• What you need to do: Working from the data below, write out exactly the lines from its first through the line that contains "green circle: moved 2 px left, 2 px down", both ends included and pictures omitted.

• Data extracts:
**********

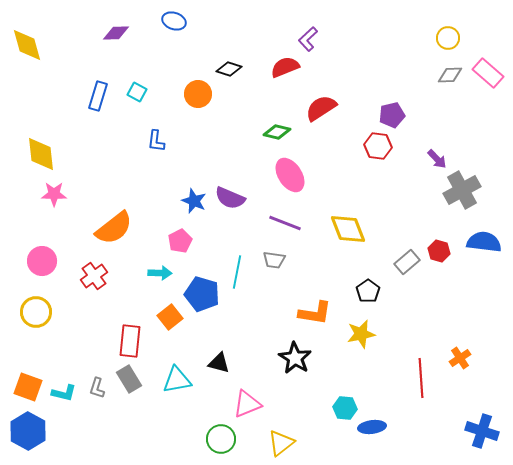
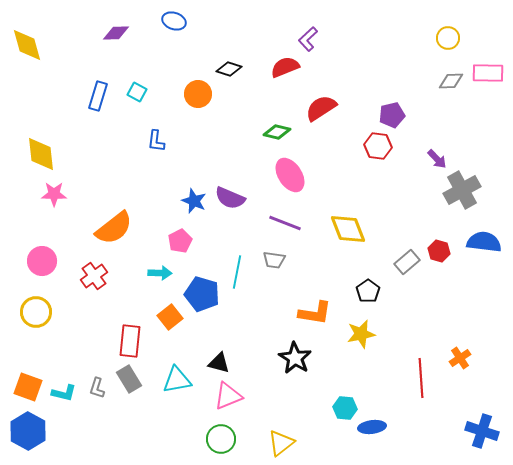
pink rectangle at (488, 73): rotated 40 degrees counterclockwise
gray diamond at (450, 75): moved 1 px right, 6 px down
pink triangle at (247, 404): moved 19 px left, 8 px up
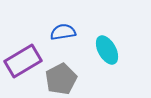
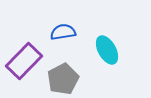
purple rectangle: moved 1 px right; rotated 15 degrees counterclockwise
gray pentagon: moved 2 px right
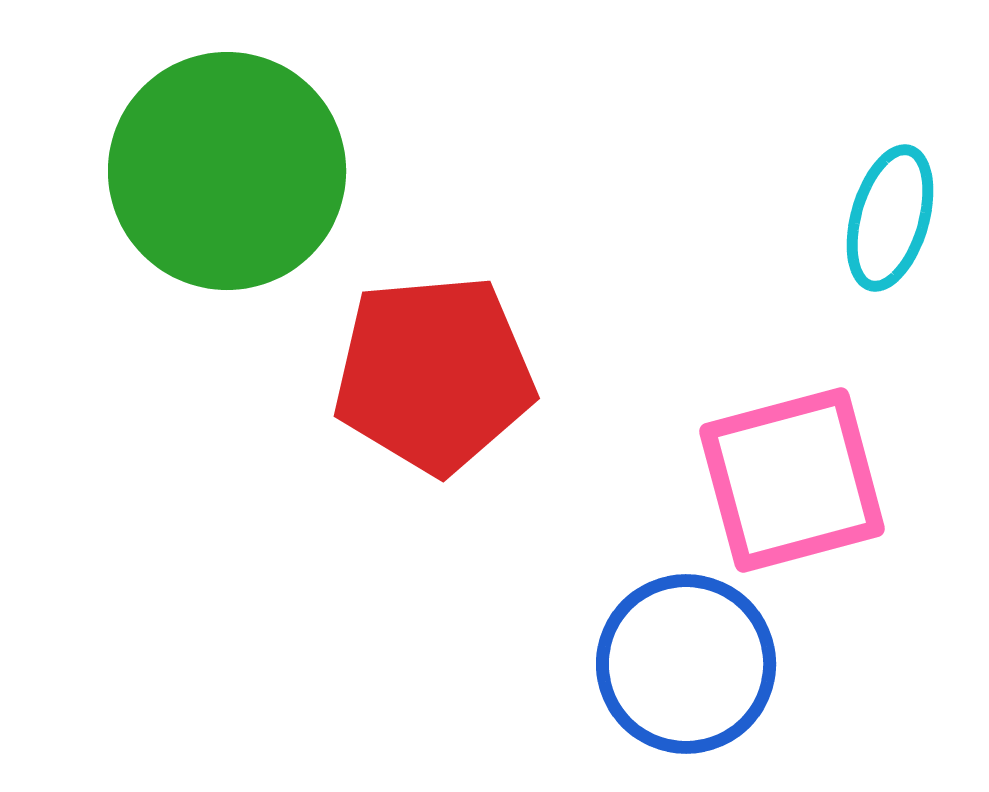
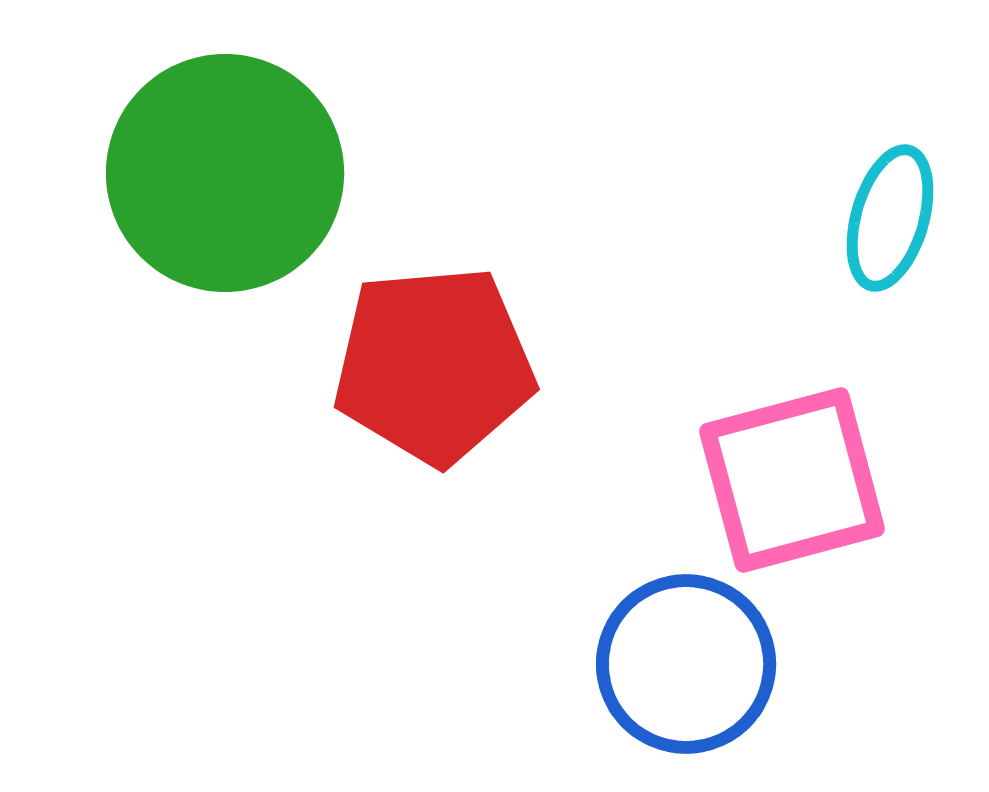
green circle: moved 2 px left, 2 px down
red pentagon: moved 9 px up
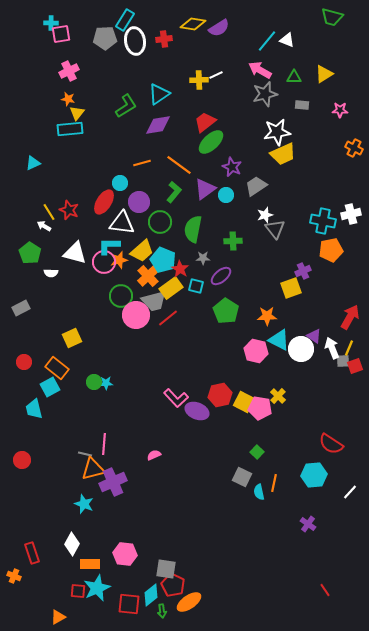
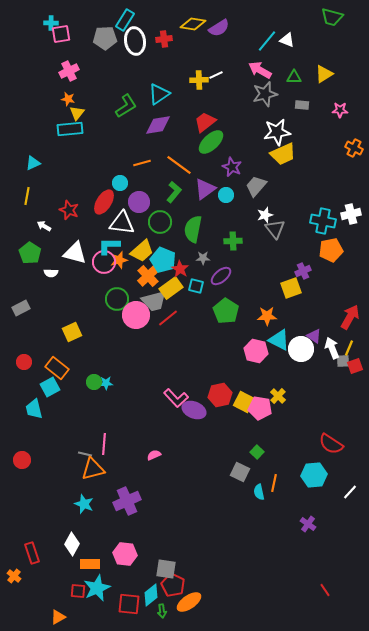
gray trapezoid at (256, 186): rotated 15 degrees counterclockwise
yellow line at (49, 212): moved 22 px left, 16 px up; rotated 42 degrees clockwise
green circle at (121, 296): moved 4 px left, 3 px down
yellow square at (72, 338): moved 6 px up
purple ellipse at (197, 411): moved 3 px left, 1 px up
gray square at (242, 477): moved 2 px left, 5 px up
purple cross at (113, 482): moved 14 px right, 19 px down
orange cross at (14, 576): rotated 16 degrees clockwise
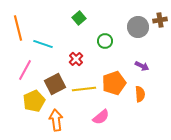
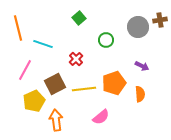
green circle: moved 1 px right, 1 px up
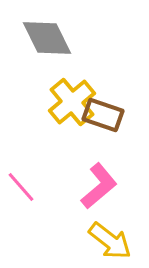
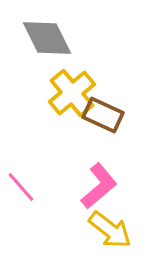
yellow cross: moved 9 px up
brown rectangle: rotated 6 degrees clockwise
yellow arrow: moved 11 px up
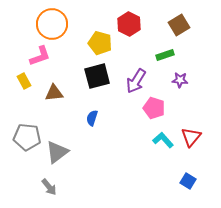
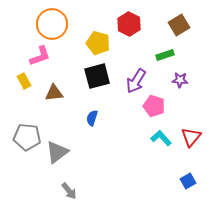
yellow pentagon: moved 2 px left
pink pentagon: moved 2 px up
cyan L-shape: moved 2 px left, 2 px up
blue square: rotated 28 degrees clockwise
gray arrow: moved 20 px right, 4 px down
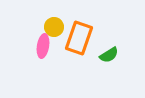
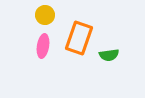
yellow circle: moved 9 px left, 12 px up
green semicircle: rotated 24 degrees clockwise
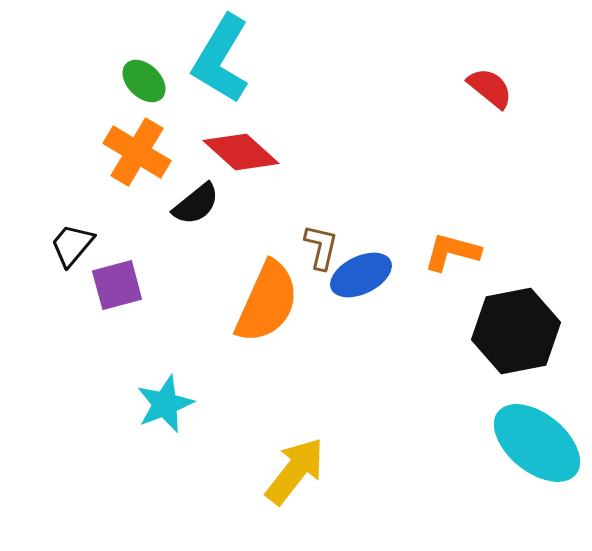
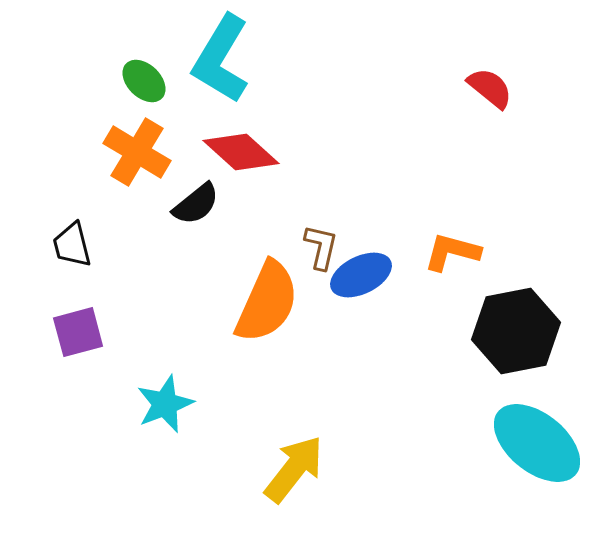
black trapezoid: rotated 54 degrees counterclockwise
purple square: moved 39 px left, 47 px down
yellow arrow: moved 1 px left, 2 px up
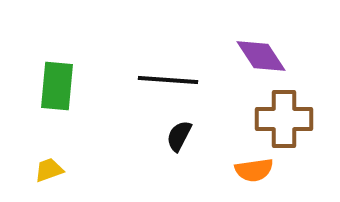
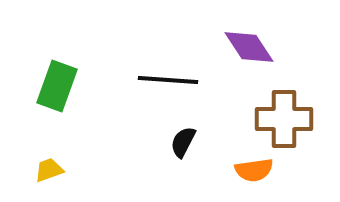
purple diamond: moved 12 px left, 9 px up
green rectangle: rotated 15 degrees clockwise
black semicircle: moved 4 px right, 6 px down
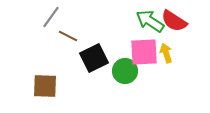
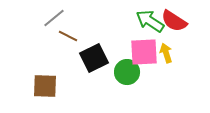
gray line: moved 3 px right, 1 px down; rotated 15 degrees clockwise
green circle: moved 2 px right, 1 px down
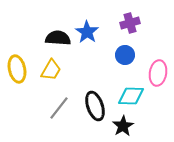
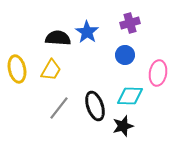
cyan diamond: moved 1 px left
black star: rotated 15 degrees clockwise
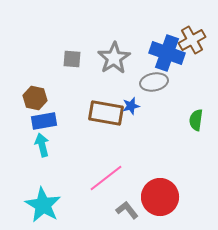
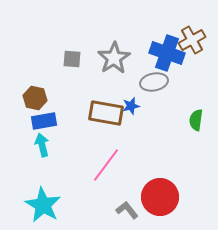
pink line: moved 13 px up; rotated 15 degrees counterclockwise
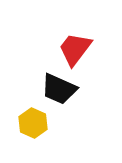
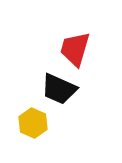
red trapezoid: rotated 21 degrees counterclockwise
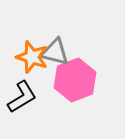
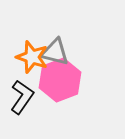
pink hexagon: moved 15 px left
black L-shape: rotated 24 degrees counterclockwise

**********

• Task response:
pink rectangle at (488, 73): rotated 40 degrees counterclockwise
gray diamond at (450, 75): moved 1 px right, 6 px down
pink triangle at (247, 404): moved 19 px left, 8 px up
purple rectangle: moved 1 px right; rotated 15 degrees counterclockwise
gray pentagon: moved 2 px right
green circle: moved 2 px left, 2 px down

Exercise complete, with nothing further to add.